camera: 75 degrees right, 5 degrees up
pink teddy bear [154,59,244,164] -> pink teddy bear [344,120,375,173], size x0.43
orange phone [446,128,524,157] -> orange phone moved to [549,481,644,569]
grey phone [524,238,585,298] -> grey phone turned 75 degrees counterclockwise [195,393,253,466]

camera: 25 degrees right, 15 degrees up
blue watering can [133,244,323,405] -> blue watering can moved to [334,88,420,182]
* * *
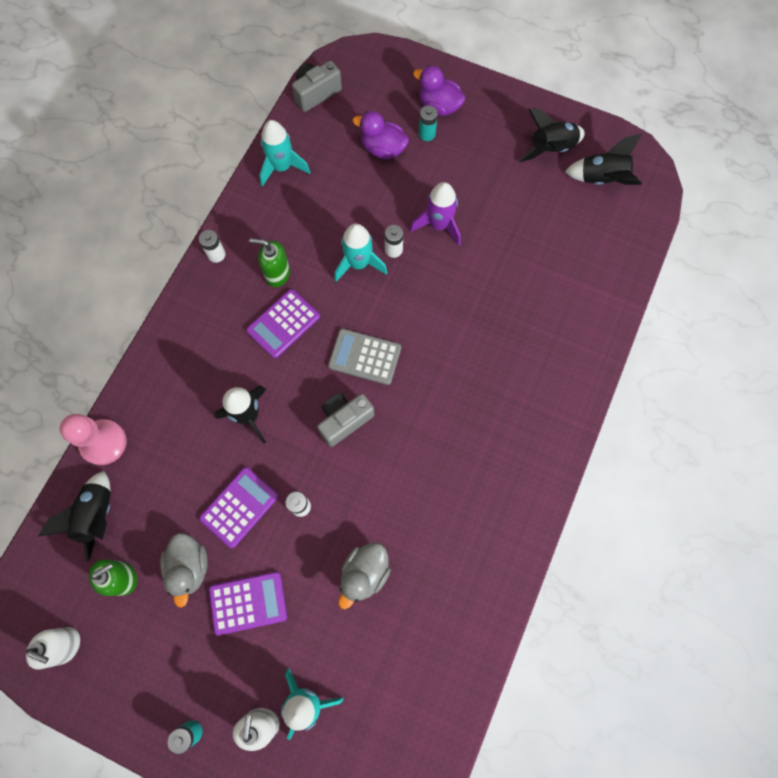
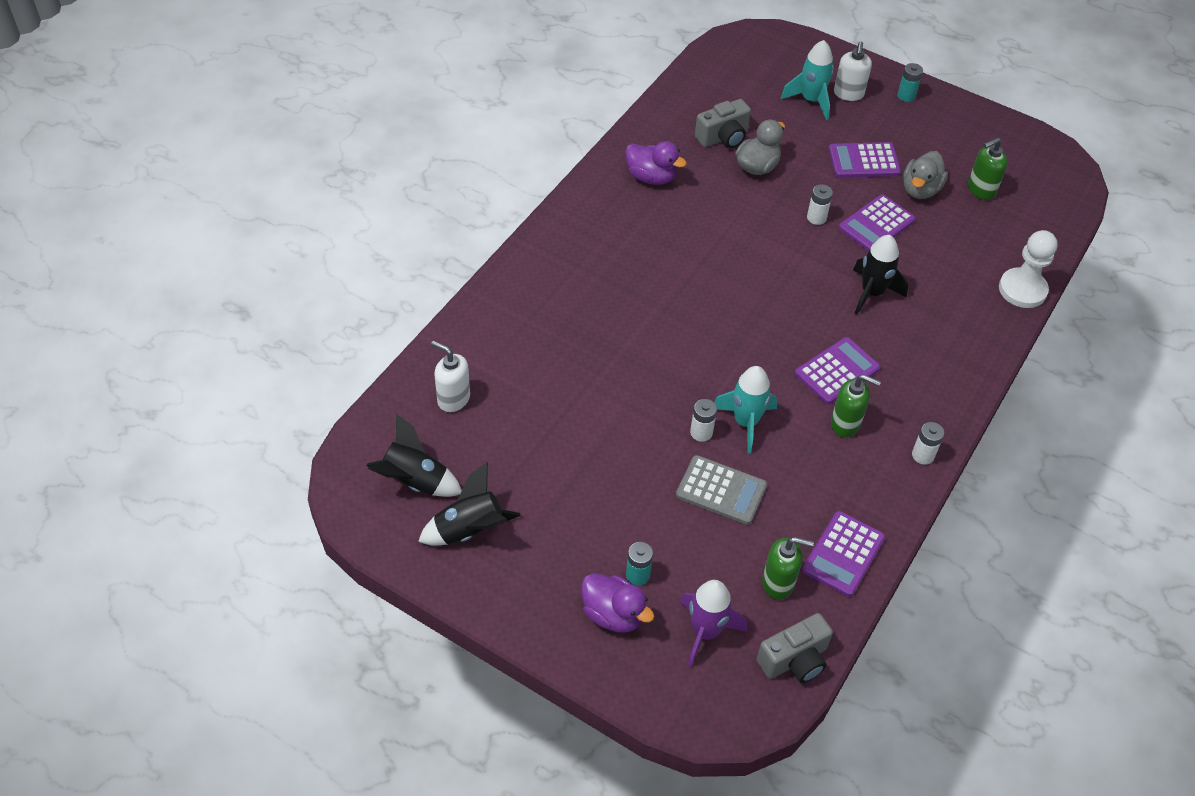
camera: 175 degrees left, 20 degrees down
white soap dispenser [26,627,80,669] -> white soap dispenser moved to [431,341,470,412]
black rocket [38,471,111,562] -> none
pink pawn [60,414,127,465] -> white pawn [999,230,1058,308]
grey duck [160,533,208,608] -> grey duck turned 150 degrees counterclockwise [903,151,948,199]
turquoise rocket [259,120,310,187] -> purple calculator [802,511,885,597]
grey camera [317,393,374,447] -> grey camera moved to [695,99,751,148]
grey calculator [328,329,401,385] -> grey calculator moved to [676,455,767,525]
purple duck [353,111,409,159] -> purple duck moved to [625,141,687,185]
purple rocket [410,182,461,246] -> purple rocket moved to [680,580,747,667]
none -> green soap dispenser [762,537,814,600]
--
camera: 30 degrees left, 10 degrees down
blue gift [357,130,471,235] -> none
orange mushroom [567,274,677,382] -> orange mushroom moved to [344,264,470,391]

-- Job item --
Could you reproduce, exactly, every line above from the line with "grey duck [160,533,208,608]" to the line with "grey calculator [328,329,401,385]", and no other line? Both ends count.

-- Response --
grey duck [160,533,208,608] -> grey duck turned 150 degrees counterclockwise [903,151,948,199]
turquoise rocket [259,120,310,187] -> purple calculator [802,511,885,597]
grey camera [317,393,374,447] -> grey camera moved to [695,99,751,148]
grey calculator [328,329,401,385] -> grey calculator moved to [676,455,767,525]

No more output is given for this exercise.